===== Material for the task =====

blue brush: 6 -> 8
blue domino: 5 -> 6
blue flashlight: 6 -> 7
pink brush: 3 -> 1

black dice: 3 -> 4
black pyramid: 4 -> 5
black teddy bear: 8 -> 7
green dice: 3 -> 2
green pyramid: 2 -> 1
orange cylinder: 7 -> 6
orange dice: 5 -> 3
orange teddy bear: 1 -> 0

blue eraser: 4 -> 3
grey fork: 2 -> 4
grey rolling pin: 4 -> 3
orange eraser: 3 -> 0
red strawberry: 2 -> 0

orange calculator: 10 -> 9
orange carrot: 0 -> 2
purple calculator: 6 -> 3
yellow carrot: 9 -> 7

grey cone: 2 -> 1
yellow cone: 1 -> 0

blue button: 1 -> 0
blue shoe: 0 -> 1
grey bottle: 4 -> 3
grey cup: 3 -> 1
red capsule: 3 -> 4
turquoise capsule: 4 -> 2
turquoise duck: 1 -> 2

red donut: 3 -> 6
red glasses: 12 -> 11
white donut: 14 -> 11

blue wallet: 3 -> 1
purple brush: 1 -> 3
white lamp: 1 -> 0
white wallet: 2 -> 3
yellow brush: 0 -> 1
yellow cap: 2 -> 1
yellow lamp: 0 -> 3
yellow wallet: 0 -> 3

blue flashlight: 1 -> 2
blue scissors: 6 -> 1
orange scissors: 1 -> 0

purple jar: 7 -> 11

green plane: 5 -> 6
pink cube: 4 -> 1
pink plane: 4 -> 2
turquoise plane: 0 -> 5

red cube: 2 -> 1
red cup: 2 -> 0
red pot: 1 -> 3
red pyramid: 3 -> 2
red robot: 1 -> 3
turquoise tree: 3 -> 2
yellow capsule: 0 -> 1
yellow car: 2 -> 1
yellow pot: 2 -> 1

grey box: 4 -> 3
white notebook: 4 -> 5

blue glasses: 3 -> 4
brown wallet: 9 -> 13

=====

▸ What is expected: Pull out the lines above in which the word "capsule" appears.

▸ Written response:
red capsule: 3 -> 4
turquoise capsule: 4 -> 2
yellow capsule: 0 -> 1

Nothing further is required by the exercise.